◆ EXERCISE PROMPT:
Since the pictures are not wanted, retype the listing below exactly and without them.

◆ DATA EXTRACT:
****************************************
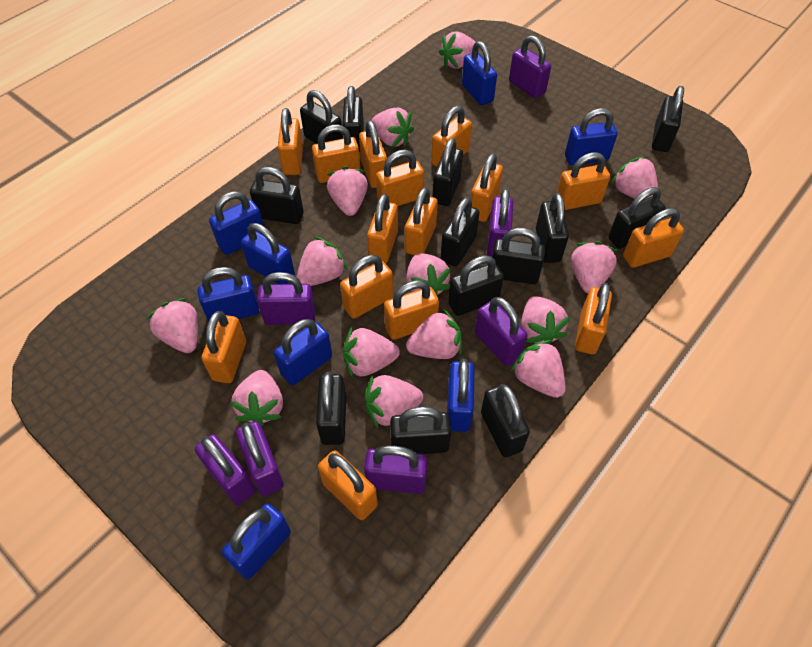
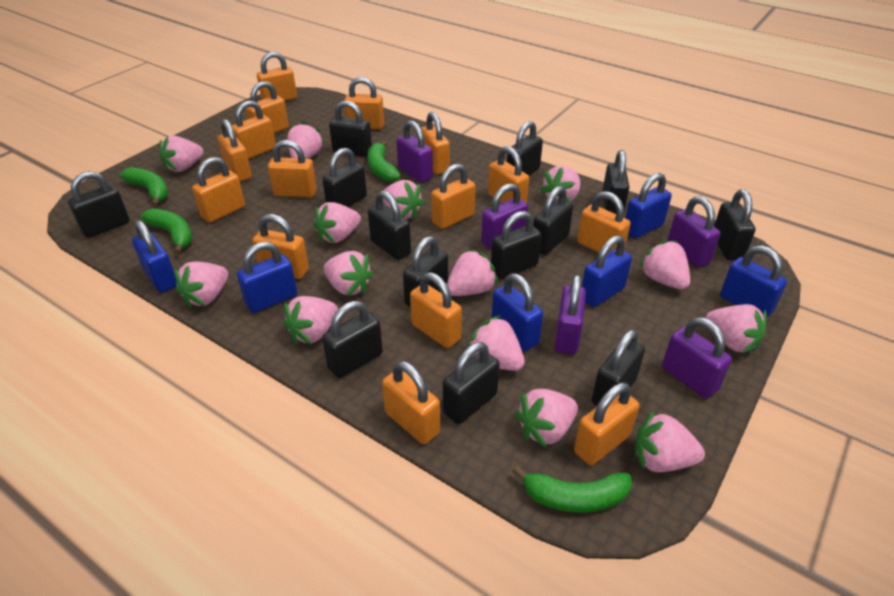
blue padlock: 8 -> 6
green banana: 0 -> 4
purple padlock: 7 -> 5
****************************************
◆ ANSWER SECTION:
blue padlock: 8 -> 6
green banana: 0 -> 4
purple padlock: 7 -> 5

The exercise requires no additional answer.